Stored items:
___

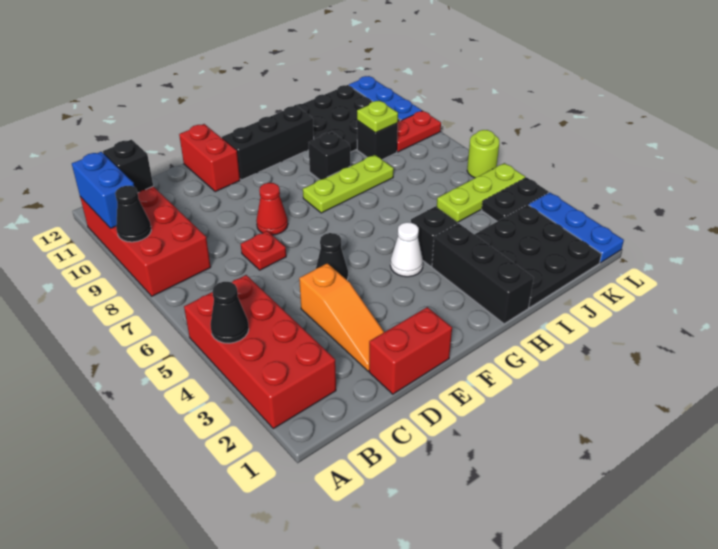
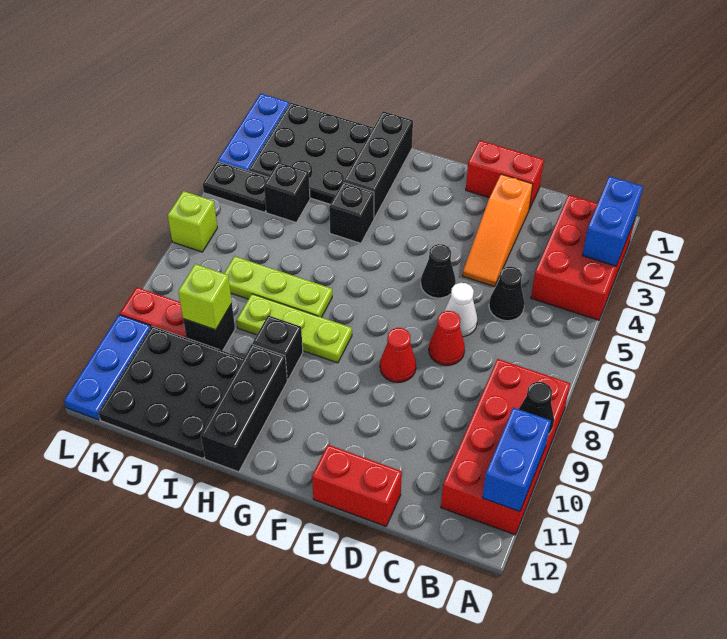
red brick A2:B5 level 1 -> red brick A2:B4 level 1
none -> blue brick A2:A3 level 2
black cone A4 level 2 -> black cone C5 level 1
black brick B11 level 2 -> black brick J4 level 1
orange slope D2:D4 level 1 top 4 -> orange slope D2:D4 level 1 top 2
red plate D7 level 1 -> red cone D7 level 1
red brick E11:E12 level 1 -> red brick D12:E12 level 1
black brick F11:H11 level 1 -> black brick H10:H12 level 1
white cone G4 level 1 -> white cone D6 level 1
lime plate J5:L5 level 1 -> lime plate H7:J7 level 1
lime plate J9 level 2 -> lime brick J9 level 2
lime round brick L6 level 1 -> lime brick L6 level 1

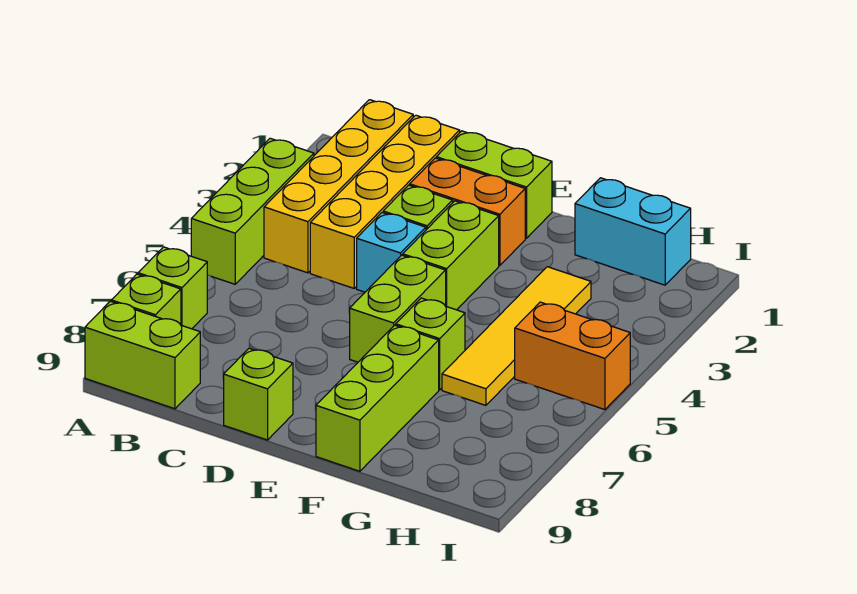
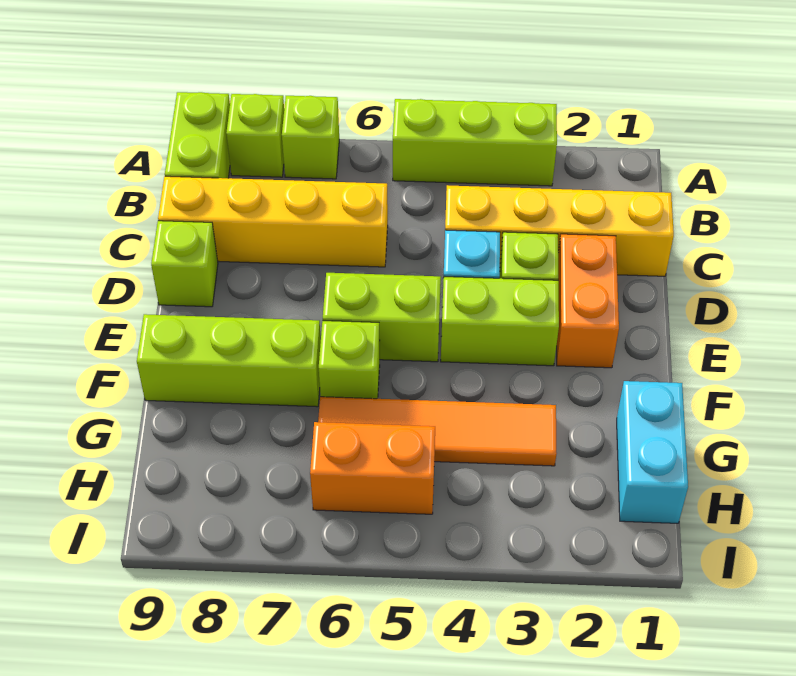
yellow brick B1:B4 level 1 -> yellow brick C6:C9 level 1
lime brick D1:E1 level 1 -> none
yellow tile G3:G6 level 1 -> orange tile G3:G6 level 1
orange brick H5:I5 level 1 -> orange brick H5:H6 level 1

___

Description of the task: Print every entry exactly as written, without the pictures.

Written answer:
red brick A2:B5 level 1 -> red brick A2:B4 level 1
none -> blue brick A2:A3 level 2
black cone A4 level 2 -> black cone C5 level 1
black brick B11 level 2 -> black brick J4 level 1
orange slope D2:D4 level 1 top 4 -> orange slope D2:D4 level 1 top 2
red plate D7 level 1 -> red cone D7 level 1
red brick E11:E12 level 1 -> red brick D12:E12 level 1
black brick F11:H11 level 1 -> black brick H10:H12 level 1
white cone G4 level 1 -> white cone D6 level 1
lime plate J5:L5 level 1 -> lime plate H7:J7 level 1
lime plate J9 level 2 -> lime brick J9 level 2
lime round brick L6 level 1 -> lime brick L6 level 1

yellow brick B1:B4 level 1 -> yellow brick C6:C9 level 1
lime brick D1:E1 level 1 -> none
yellow tile G3:G6 level 1 -> orange tile G3:G6 level 1
orange brick H5:I5 level 1 -> orange brick H5:H6 level 1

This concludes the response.